═════ Dataset records
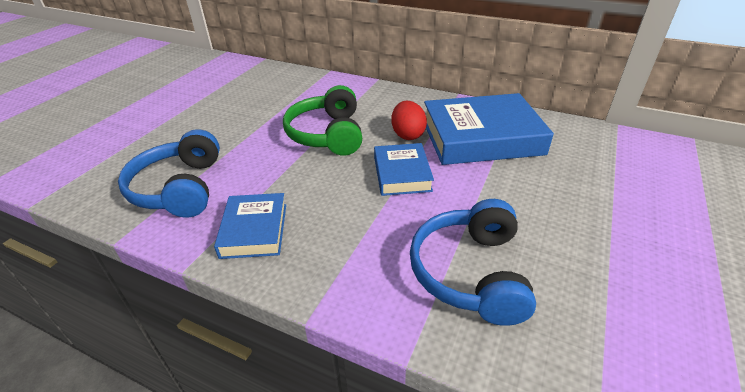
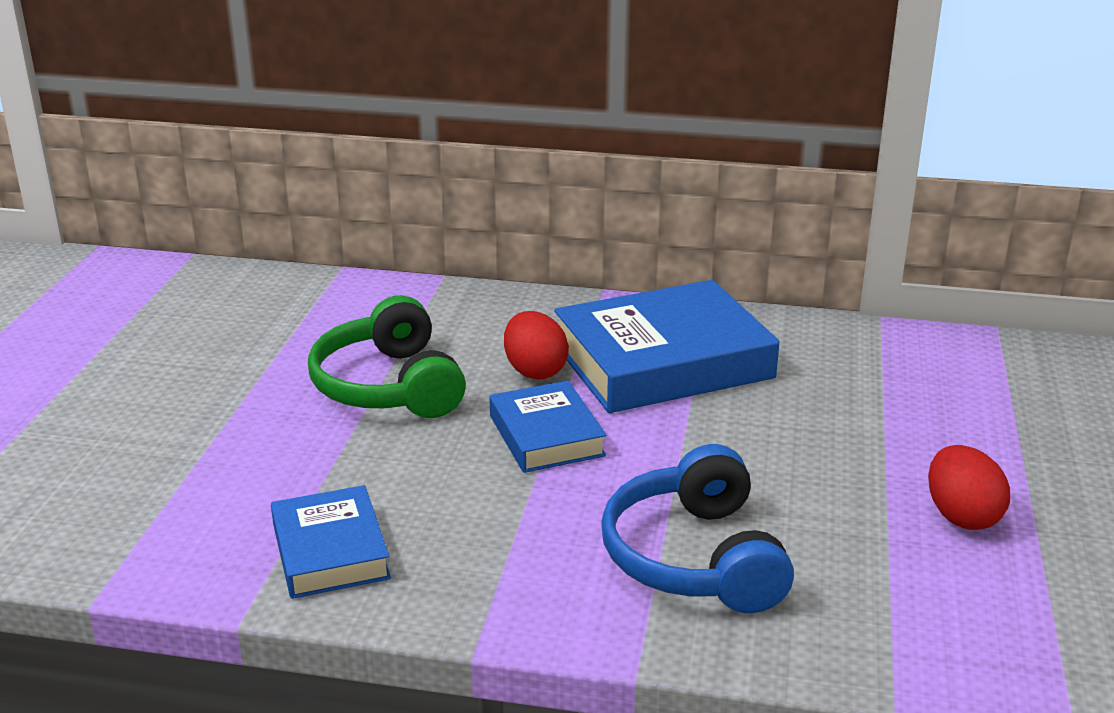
camera: 15 degrees left, 10 degrees down
(180, 188) = (158, 507): blue headphones -> none
(664, 271) = (961, 516): none -> red egg

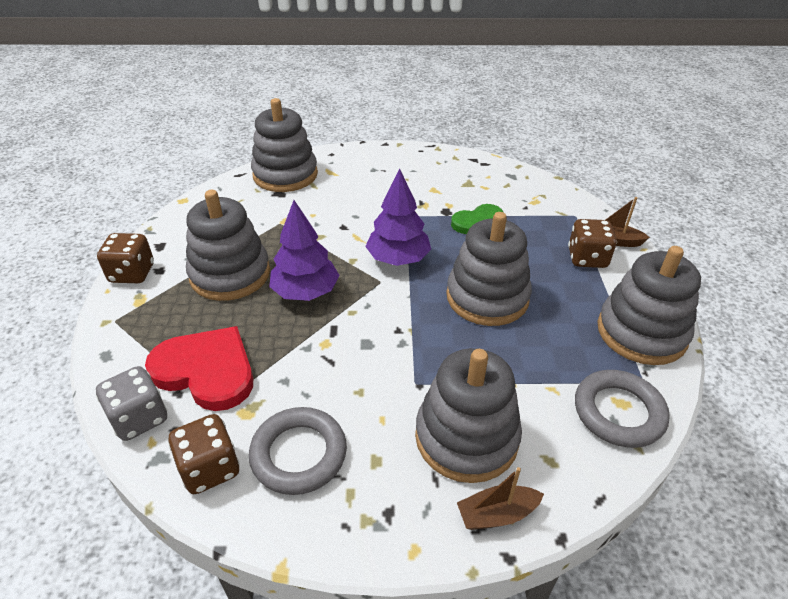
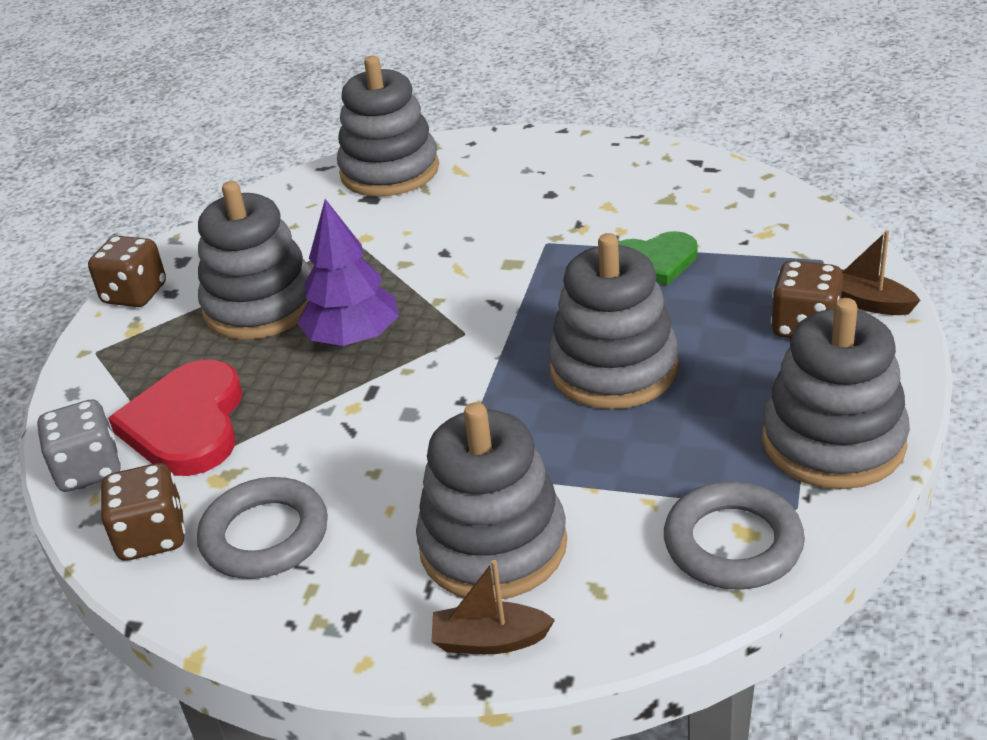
camera: 20 degrees right, 5 degrees down
(206, 370) = (187, 424): red heart -> red heart turned 135 degrees counterclockwise
(398, 259) = (504, 304): purple tree -> none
══════════
[Task details]: Your task is to find every line above containing the word "down" and copy it.

[Result of the task]:
camera: 15 degrees left, 10 degrees down
camera: 20 degrees right, 5 degrees down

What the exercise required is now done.